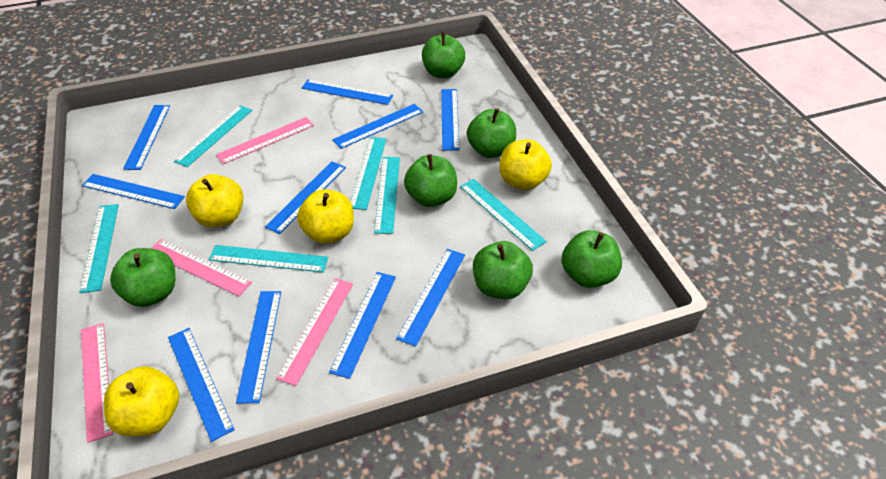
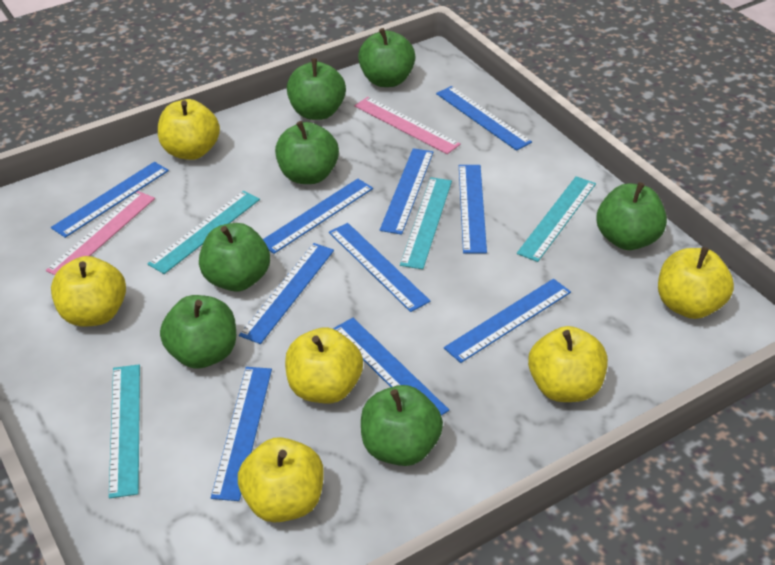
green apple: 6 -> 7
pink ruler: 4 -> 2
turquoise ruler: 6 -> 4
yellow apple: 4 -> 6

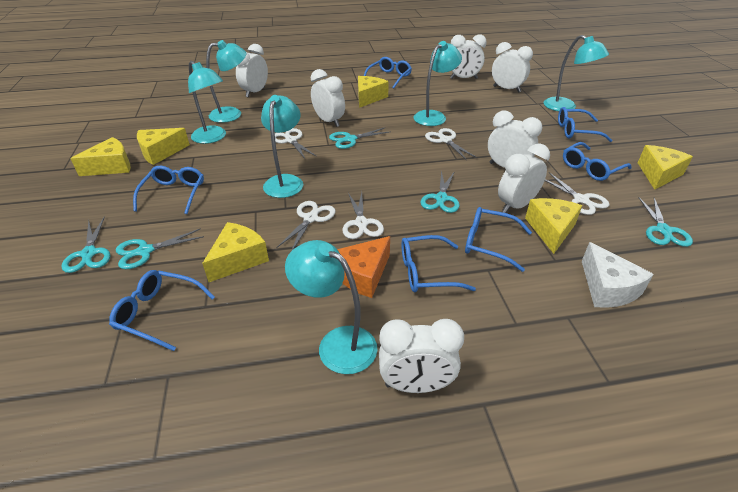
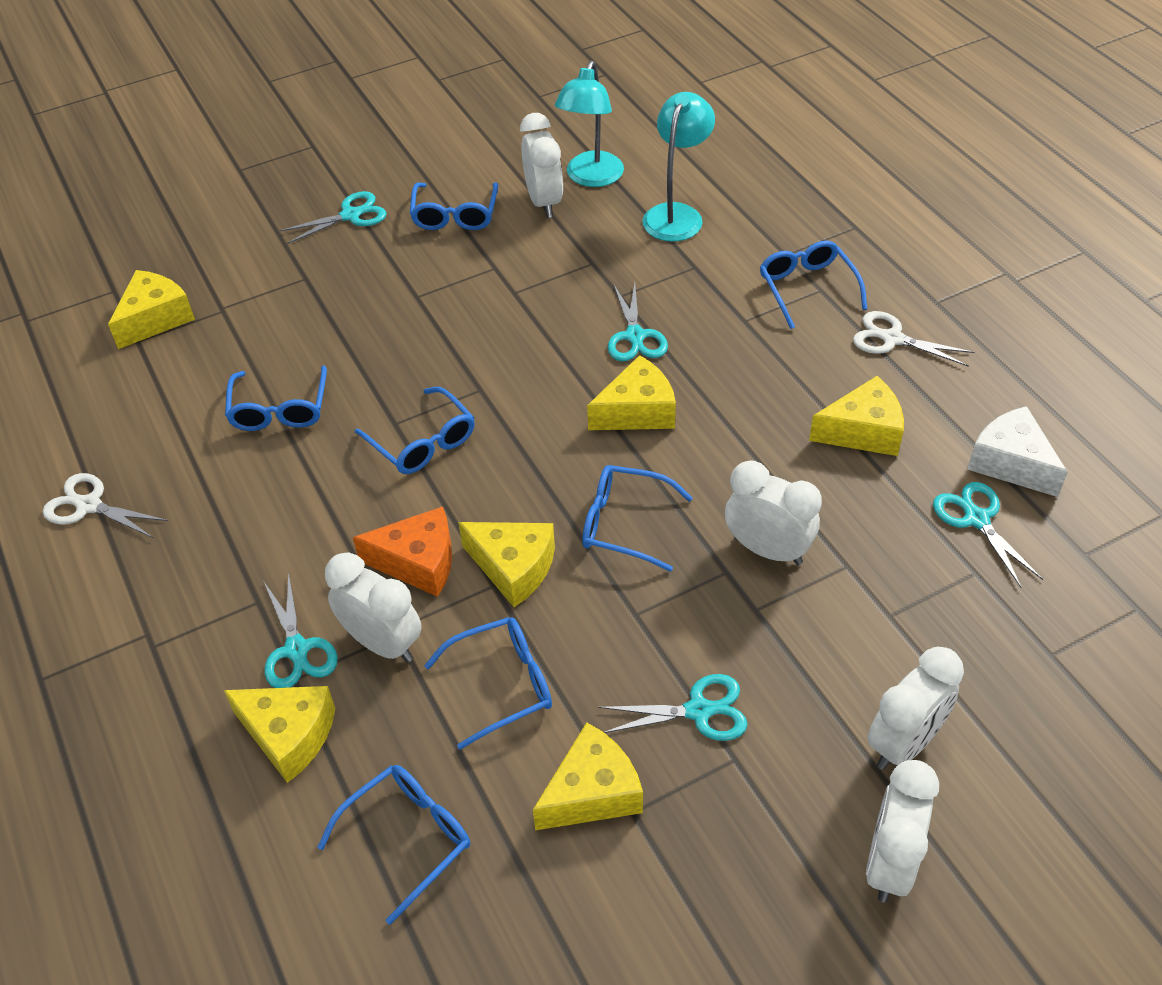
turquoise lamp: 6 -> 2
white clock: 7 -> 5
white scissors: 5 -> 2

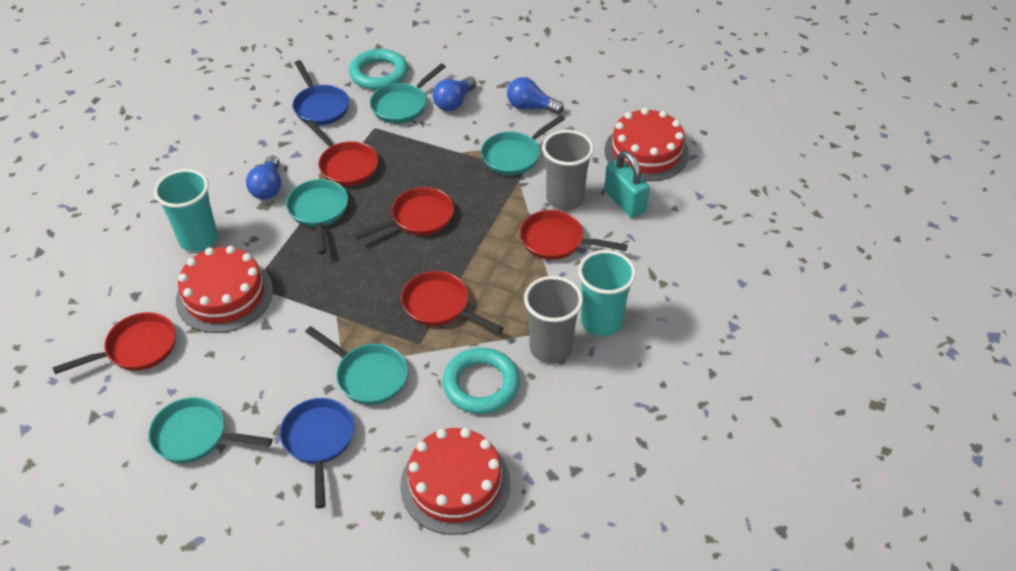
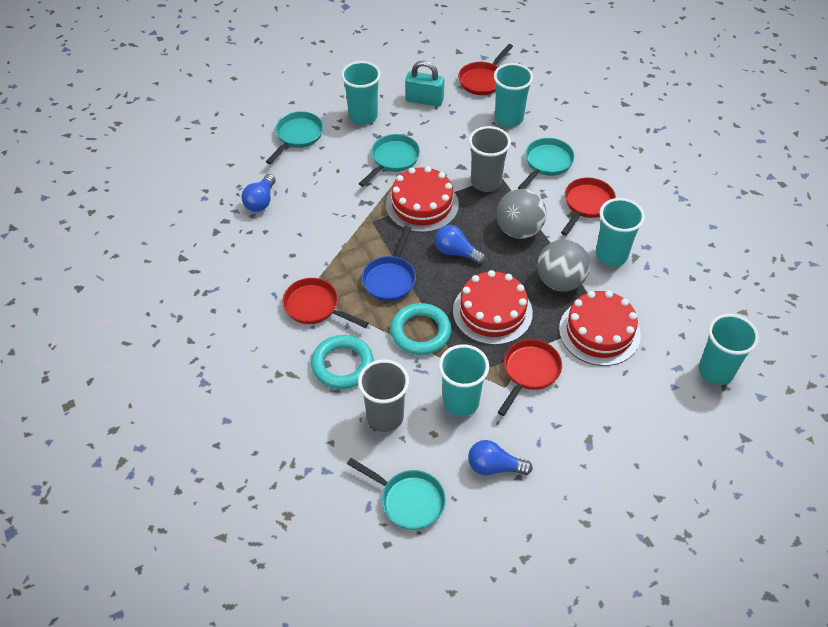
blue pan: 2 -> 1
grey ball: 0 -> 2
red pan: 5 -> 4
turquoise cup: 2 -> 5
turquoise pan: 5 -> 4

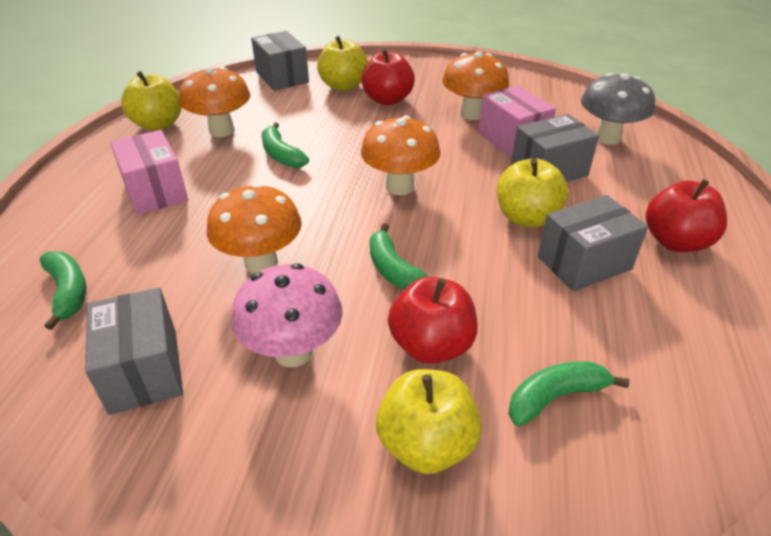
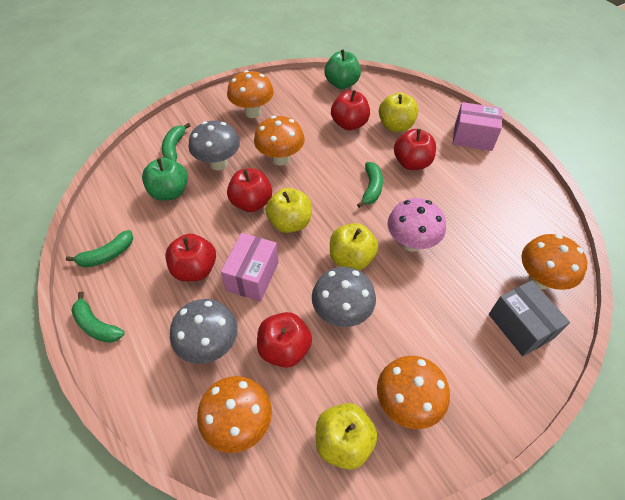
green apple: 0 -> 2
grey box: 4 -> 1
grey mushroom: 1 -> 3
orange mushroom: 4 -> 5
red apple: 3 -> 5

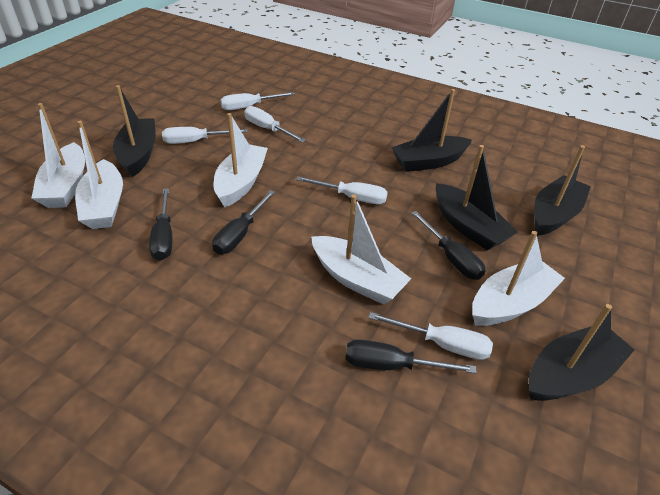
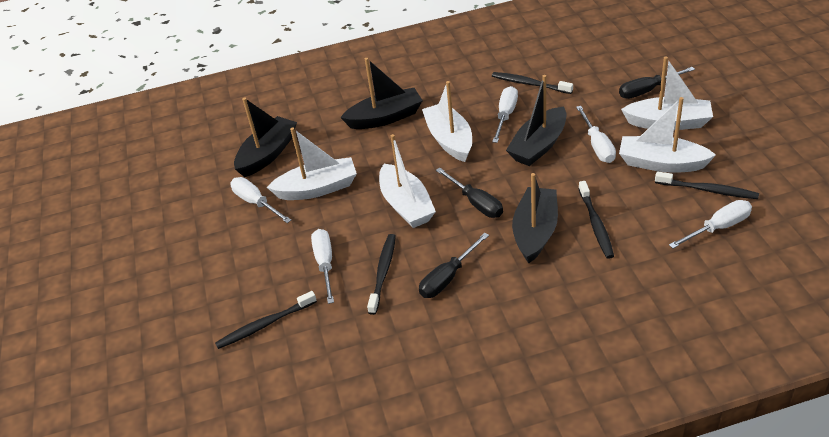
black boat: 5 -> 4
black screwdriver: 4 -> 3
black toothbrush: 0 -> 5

┄┄┄┄┄┄┄┄┄┄┄┄┄┄┄┄┄┄┄┄

* WORK TO BE COMPLETED: Exactly as written, restate all of the data, leaving out the images.

* TASK RESPONSE:
green apple: 6 -> 7
pink ruler: 4 -> 2
turquoise ruler: 6 -> 4
yellow apple: 4 -> 6

turquoise lamp: 6 -> 2
white clock: 7 -> 5
white scissors: 5 -> 2

blue pan: 2 -> 1
grey ball: 0 -> 2
red pan: 5 -> 4
turquoise cup: 2 -> 5
turquoise pan: 5 -> 4

green apple: 0 -> 2
grey box: 4 -> 1
grey mushroom: 1 -> 3
orange mushroom: 4 -> 5
red apple: 3 -> 5

black boat: 5 -> 4
black screwdriver: 4 -> 3
black toothbrush: 0 -> 5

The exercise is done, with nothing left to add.